[Required work]:
Below are the entries; give again exactly the lines from the one mentioning "move,tasse [blanc],[518 145" through the one mentioning "insert,,,anneau [jaune],[377 385", inclusive.

(Source data)
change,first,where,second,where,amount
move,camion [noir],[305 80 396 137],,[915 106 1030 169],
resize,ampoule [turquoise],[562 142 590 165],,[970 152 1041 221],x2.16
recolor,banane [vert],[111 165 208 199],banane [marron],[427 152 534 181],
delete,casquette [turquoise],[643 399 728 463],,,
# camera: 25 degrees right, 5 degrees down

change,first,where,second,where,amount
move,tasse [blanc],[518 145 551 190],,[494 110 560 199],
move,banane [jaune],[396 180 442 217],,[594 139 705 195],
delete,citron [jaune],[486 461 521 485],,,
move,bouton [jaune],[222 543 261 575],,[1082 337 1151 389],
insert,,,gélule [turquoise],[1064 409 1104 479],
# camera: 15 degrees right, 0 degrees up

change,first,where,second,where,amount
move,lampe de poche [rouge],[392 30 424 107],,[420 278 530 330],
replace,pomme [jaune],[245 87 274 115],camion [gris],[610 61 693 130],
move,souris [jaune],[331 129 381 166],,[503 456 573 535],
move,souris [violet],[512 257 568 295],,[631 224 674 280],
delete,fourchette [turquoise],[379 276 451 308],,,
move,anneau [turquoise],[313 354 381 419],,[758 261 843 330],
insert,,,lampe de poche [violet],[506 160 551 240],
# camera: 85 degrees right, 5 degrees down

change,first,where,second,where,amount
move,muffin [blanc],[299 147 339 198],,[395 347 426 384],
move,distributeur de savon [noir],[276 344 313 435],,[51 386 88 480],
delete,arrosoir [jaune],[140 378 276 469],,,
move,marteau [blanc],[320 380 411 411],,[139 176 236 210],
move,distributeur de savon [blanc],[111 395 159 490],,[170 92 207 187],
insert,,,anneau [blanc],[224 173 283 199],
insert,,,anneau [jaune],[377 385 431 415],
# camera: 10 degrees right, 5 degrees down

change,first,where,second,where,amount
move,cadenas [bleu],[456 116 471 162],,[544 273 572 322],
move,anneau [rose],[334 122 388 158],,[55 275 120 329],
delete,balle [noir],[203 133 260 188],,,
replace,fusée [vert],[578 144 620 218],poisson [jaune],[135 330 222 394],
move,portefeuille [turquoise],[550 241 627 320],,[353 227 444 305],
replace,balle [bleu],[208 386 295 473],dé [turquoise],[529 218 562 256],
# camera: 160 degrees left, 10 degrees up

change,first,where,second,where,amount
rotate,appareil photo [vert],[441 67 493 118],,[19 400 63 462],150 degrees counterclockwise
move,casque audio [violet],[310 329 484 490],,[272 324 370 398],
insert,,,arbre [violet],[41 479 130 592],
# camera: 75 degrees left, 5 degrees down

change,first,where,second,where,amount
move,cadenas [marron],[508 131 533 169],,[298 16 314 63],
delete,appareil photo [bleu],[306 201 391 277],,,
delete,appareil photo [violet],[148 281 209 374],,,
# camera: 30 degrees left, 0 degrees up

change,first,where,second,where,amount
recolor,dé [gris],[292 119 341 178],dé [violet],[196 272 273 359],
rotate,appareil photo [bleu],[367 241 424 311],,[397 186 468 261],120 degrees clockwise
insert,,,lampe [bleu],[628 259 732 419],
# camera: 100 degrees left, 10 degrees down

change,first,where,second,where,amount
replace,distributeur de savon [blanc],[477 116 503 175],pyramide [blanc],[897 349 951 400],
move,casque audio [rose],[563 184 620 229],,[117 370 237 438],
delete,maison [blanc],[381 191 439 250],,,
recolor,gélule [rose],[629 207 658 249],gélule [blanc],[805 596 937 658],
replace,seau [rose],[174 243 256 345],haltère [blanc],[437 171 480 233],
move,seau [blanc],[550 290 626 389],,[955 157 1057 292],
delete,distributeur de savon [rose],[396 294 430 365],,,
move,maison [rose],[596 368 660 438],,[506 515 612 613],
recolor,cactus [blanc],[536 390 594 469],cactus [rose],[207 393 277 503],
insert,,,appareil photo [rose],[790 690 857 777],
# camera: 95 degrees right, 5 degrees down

[Written answer]:
move,tasse [blanc],[518 145 551 190],,[494 110 560 199],
move,banane [jaune],[396 180 442 217],,[594 139 705 195],
delete,citron [jaune],[486 461 521 485],,,
move,bouton [jaune],[222 543 261 575],,[1082 337 1151 389],
insert,,,gélule [turquoise],[1064 409 1104 479],
# camera: 15 degrees right, 0 degrees up

change,first,where,second,where,amount
move,lampe de poche [rouge],[392 30 424 107],,[420 278 530 330],
replace,pomme [jaune],[245 87 274 115],camion [gris],[610 61 693 130],
move,souris [jaune],[331 129 381 166],,[503 456 573 535],
move,souris [violet],[512 257 568 295],,[631 224 674 280],
delete,fourchette [turquoise],[379 276 451 308],,,
move,anneau [turquoise],[313 354 381 419],,[758 261 843 330],
insert,,,lampe de poche [violet],[506 160 551 240],
# camera: 85 degrees right, 5 degrees down

change,first,where,second,where,amount
move,muffin [blanc],[299 147 339 198],,[395 347 426 384],
move,distributeur de savon [noir],[276 344 313 435],,[51 386 88 480],
delete,arrosoir [jaune],[140 378 276 469],,,
move,marteau [blanc],[320 380 411 411],,[139 176 236 210],
move,distributeur de savon [blanc],[111 395 159 490],,[170 92 207 187],
insert,,,anneau [blanc],[224 173 283 199],
insert,,,anneau [jaune],[377 385 431 415],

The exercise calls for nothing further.